## Task
Each line from the opening of the records that follow to the line with "book <481 577>" needs to be written out exactly. Add nothing.
☆ ☆ ☆
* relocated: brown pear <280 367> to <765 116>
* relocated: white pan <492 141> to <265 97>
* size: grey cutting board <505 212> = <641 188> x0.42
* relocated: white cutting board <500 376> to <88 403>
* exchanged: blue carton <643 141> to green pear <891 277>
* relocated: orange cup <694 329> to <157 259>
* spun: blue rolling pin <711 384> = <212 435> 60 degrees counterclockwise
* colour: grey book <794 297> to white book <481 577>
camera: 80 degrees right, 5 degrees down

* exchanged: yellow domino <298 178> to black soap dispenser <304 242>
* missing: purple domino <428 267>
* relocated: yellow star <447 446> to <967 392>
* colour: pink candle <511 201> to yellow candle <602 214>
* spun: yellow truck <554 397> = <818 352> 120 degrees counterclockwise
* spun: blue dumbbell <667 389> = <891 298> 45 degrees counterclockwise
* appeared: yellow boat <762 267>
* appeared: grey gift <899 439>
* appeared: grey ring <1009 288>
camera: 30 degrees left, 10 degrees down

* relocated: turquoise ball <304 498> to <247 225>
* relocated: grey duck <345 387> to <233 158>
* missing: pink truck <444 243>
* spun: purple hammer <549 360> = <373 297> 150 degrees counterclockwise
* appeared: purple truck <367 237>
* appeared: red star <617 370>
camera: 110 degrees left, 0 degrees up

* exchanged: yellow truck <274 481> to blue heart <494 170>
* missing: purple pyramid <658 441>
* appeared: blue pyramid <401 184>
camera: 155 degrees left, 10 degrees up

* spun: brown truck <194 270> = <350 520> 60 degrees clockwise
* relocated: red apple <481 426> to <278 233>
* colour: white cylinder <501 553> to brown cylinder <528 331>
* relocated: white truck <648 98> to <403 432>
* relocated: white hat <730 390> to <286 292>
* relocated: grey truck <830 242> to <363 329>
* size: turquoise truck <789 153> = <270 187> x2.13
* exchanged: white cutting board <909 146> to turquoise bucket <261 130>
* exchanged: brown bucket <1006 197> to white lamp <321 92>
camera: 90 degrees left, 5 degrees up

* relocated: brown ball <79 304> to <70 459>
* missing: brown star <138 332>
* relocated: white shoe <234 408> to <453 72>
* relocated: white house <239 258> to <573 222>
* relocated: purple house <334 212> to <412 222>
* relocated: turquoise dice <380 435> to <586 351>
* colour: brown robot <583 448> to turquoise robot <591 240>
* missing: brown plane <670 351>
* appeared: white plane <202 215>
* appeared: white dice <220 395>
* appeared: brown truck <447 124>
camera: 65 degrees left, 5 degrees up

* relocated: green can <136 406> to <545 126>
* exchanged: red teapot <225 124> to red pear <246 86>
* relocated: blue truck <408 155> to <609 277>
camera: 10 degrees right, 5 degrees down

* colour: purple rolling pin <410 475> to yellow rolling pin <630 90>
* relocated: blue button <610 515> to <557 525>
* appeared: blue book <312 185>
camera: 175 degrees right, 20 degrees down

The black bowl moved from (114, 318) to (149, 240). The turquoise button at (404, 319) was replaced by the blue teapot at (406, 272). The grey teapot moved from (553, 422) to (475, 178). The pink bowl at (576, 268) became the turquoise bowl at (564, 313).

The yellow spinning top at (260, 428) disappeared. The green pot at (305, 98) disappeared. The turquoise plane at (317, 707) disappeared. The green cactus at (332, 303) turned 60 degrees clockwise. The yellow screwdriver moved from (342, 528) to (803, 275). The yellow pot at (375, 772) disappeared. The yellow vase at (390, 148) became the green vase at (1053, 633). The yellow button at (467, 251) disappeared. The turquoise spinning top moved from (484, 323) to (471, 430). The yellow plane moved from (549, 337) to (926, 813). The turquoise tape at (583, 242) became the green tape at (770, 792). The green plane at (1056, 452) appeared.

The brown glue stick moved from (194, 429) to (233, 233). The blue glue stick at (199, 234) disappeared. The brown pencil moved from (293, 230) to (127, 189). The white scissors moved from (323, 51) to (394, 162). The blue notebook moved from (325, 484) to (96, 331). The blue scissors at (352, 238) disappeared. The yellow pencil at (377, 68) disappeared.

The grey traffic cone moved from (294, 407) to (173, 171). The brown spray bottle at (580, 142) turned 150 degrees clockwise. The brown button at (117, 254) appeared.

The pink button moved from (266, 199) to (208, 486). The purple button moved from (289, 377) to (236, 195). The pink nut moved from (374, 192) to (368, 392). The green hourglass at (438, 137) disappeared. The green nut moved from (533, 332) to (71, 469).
☆ ☆ ☆
## Solution to the exercise
* relocated: brown pear <280 367> to <765 116>
* relocated: white pan <492 141> to <265 97>
* size: grey cutting board <505 212> = <641 188> x0.42
* relocated: white cutting board <500 376> to <88 403>
* exchanged: blue carton <643 141> to green pear <891 277>
* relocated: orange cup <694 329> to <157 259>
* spun: blue rolling pin <711 384> = <212 435> 60 degrees counterclockwise
* colour: grey book <794 297> to white book <481 577>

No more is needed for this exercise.